_Exercise_:
Extract all lines that hold "none" from the records below.

(Entries taken from a collection)
····················
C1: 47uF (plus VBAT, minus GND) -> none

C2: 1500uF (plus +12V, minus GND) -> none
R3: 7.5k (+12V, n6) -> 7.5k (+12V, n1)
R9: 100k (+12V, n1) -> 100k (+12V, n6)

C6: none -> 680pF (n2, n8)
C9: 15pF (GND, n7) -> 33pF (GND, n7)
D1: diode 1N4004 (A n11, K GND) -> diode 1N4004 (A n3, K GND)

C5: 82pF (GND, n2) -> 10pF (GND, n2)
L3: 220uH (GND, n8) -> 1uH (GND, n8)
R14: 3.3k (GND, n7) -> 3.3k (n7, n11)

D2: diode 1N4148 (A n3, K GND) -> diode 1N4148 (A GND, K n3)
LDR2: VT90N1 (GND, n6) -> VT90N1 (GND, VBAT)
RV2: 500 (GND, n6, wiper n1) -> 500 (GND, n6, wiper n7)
····················
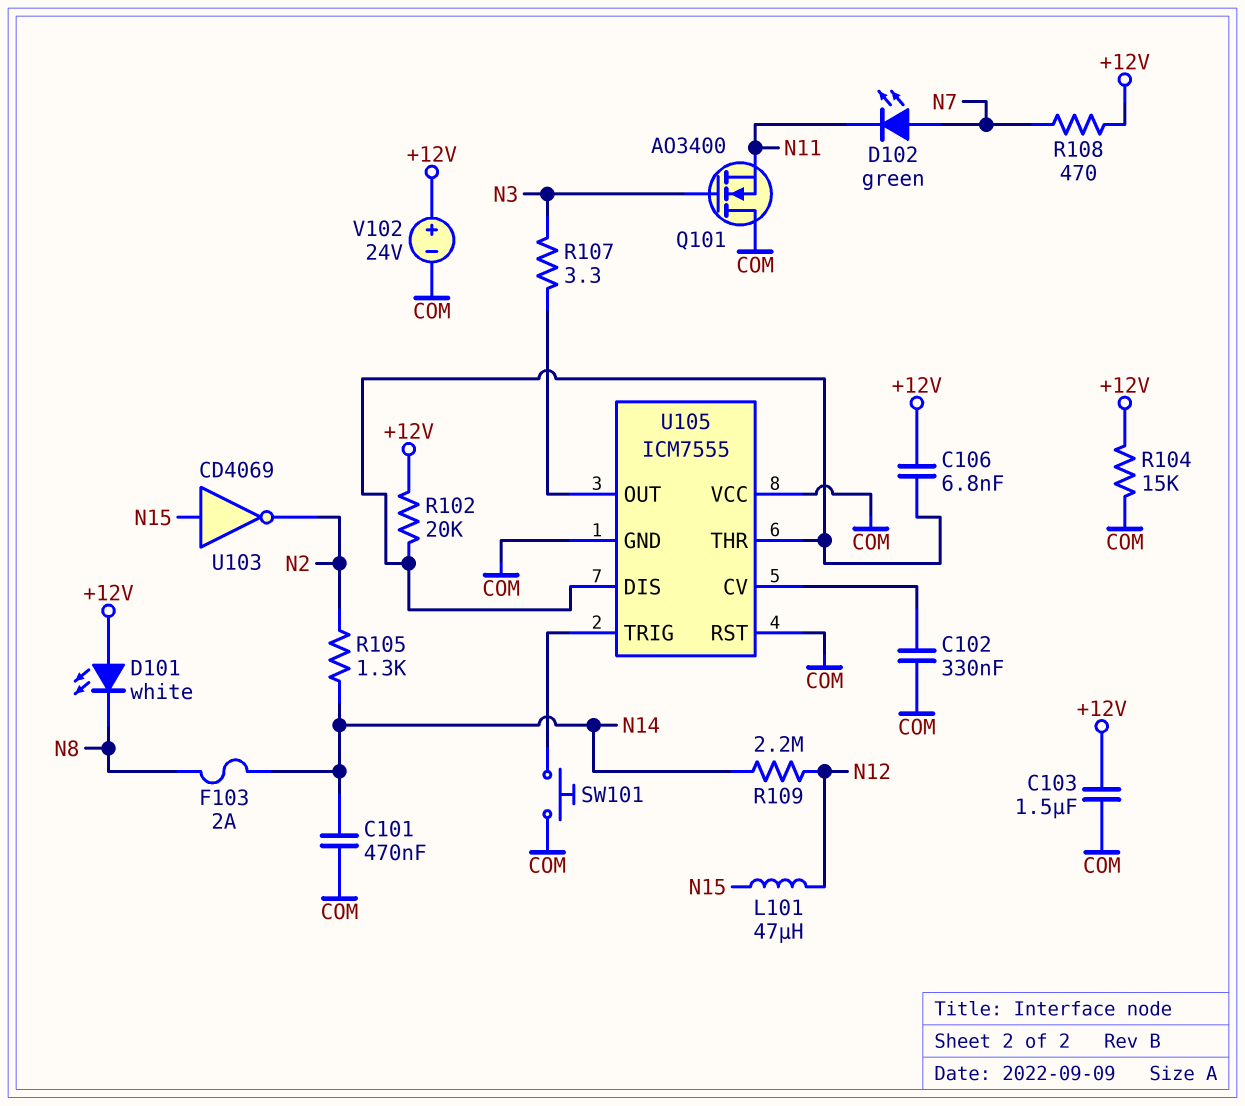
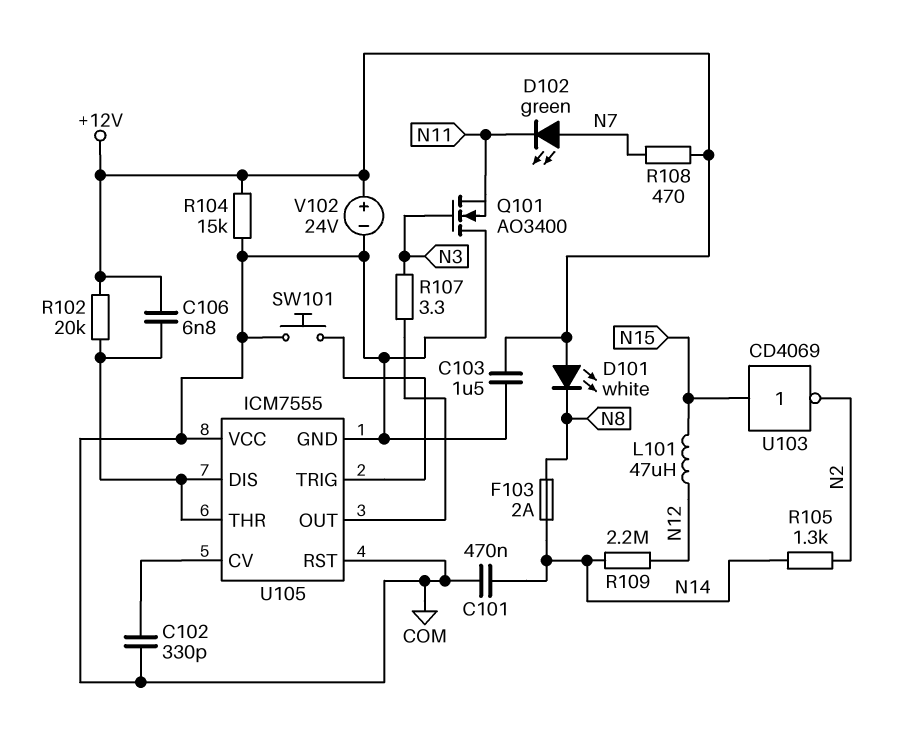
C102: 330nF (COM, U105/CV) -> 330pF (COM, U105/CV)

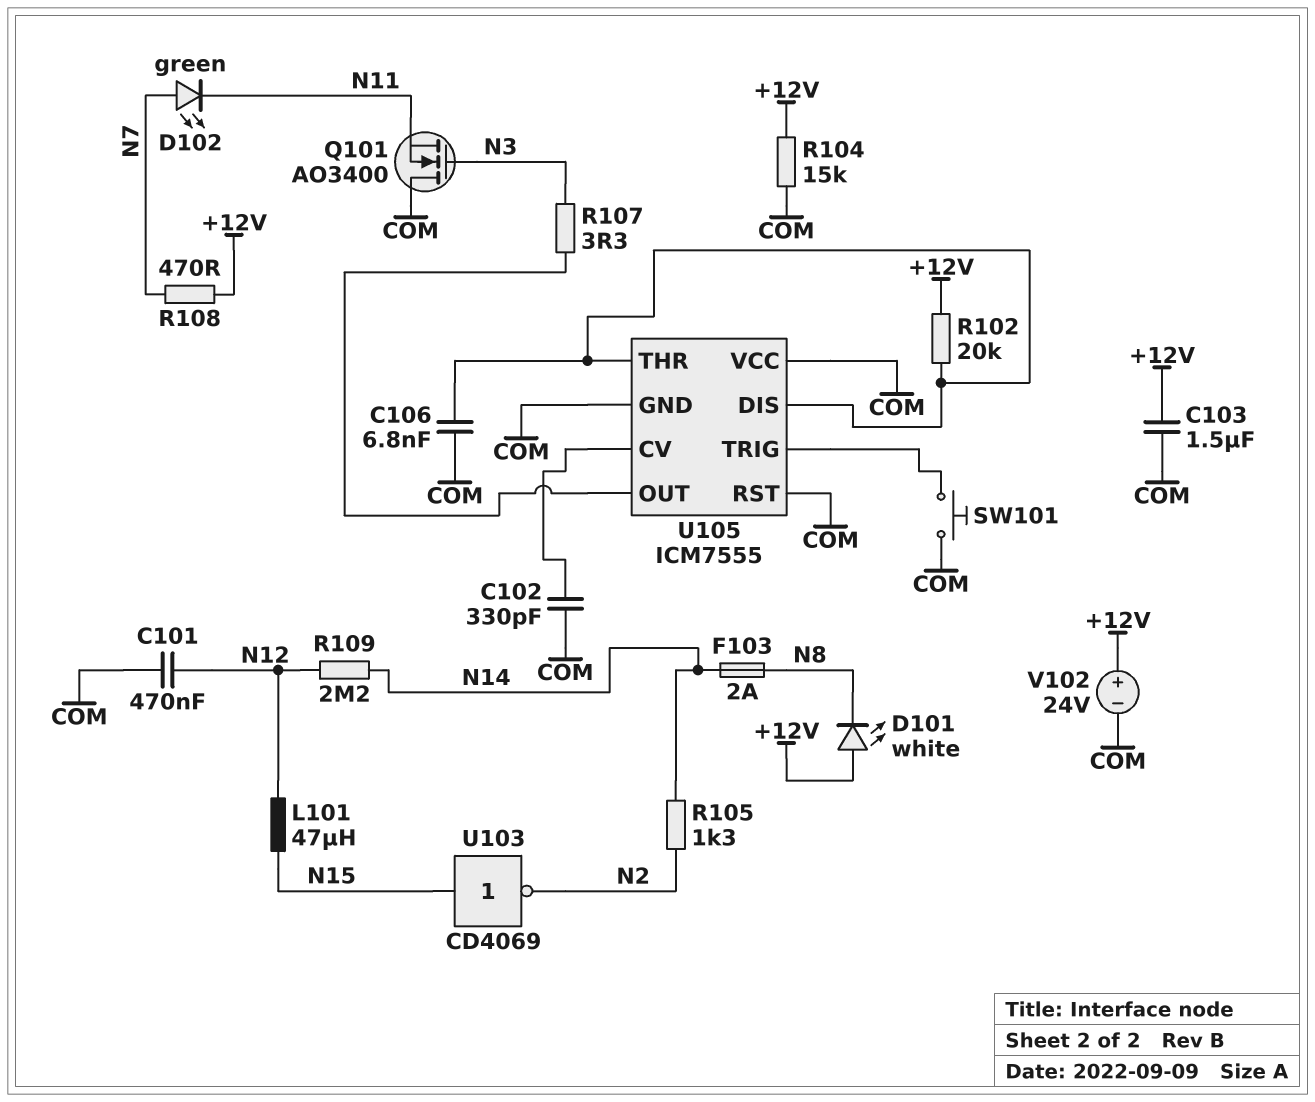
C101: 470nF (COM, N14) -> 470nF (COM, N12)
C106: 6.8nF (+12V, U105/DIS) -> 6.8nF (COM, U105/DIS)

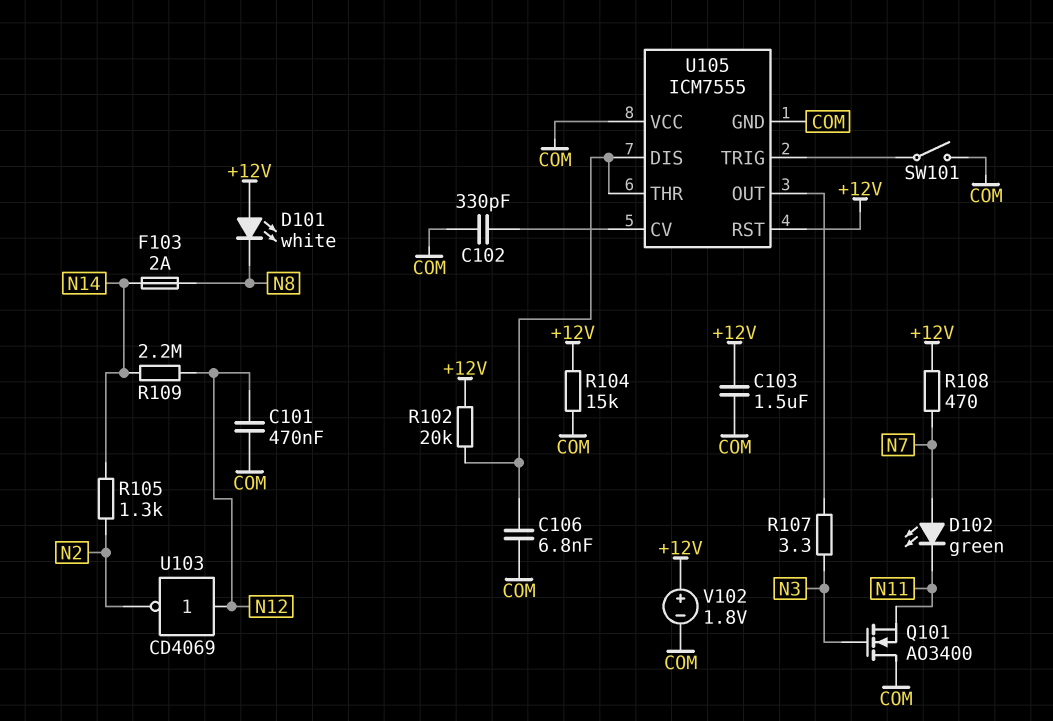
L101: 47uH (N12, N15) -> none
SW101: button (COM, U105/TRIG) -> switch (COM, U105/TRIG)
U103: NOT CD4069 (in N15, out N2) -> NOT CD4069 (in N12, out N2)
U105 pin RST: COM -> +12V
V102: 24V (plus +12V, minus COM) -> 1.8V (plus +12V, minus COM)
····················
_Exercise solution_:
C1: 47uF (plus VBAT, minus GND) -> none
C2: 1500uF (plus +12V, minus GND) -> none
C6: none -> 680pF (n2, n8)
L101: 47uH (N12, N15) -> none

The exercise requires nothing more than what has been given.